• _Task to complete_:
Keep to one stretch of the data below, the lines from the one with "(727, 391) = (537, 356): green" up to and including the one with "(748, 515) = (472, 453): none", and return that stretch exactly.

(Object tracking records)
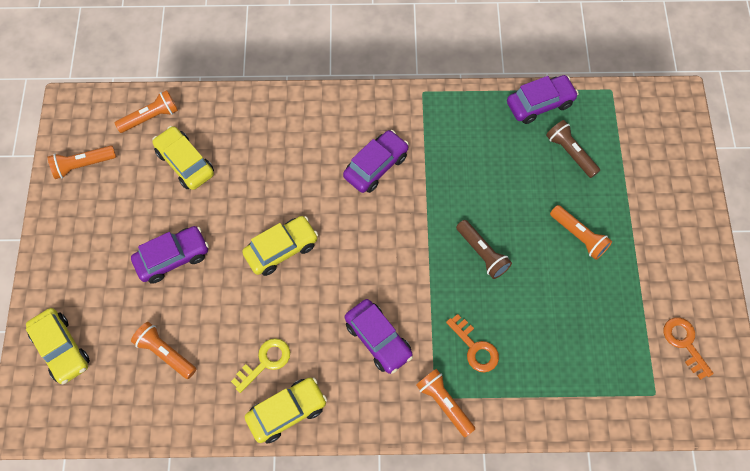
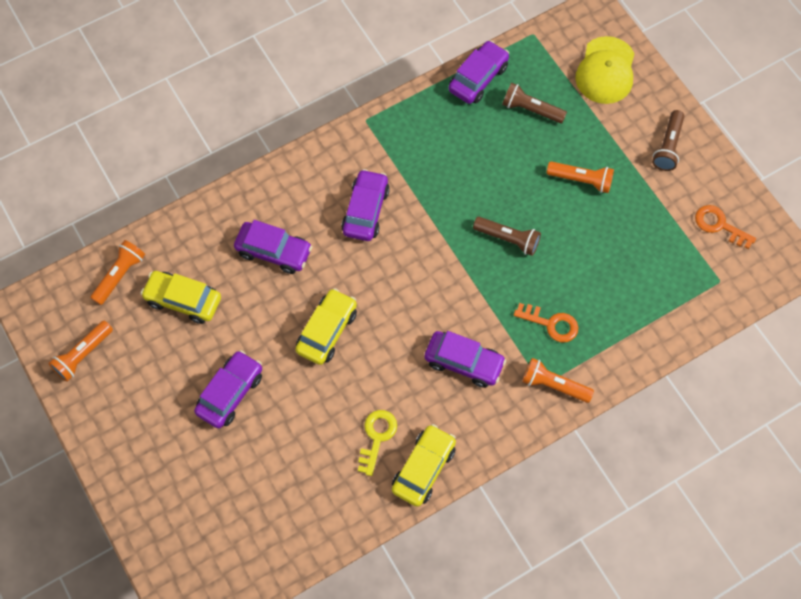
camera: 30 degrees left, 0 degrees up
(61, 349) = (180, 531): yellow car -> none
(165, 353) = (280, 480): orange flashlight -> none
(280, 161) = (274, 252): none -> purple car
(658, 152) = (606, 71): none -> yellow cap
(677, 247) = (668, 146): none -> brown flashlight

--

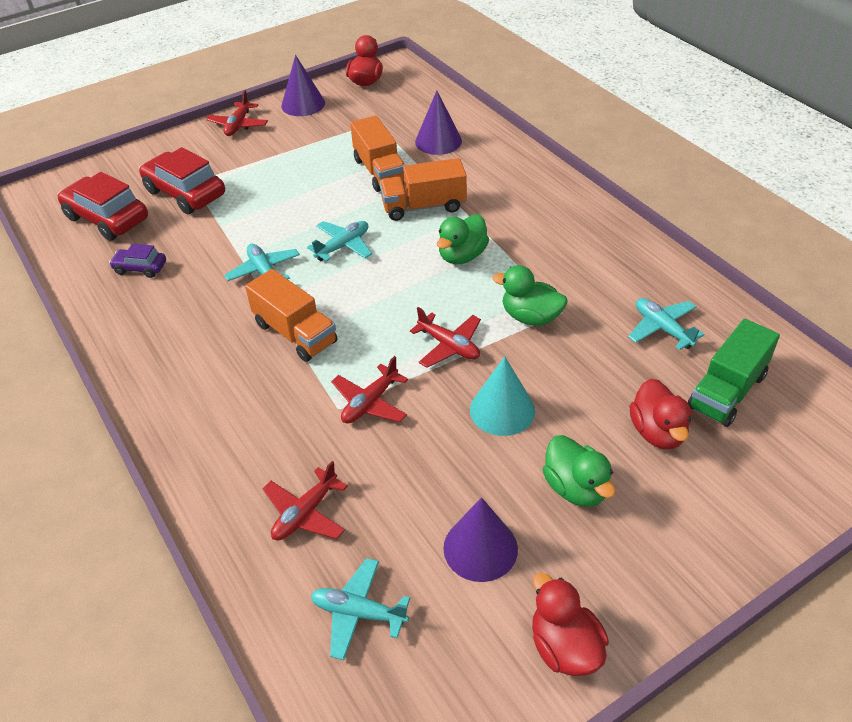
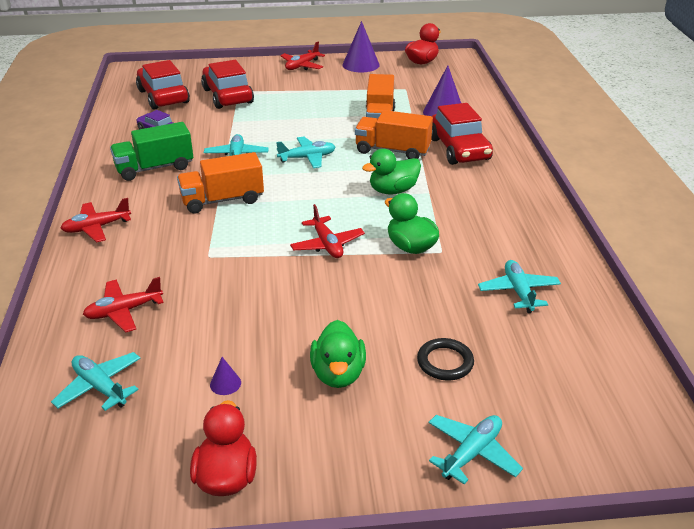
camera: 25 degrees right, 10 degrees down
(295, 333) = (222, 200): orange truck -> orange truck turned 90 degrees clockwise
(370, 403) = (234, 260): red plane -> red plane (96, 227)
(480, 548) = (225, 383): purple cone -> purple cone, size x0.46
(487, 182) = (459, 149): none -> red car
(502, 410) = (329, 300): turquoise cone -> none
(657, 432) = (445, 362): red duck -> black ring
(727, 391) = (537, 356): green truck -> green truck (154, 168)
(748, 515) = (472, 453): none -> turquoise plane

• _Final answer_:
(727, 391) = (537, 356): green truck -> green truck (154, 168)
(748, 515) = (472, 453): none -> turquoise plane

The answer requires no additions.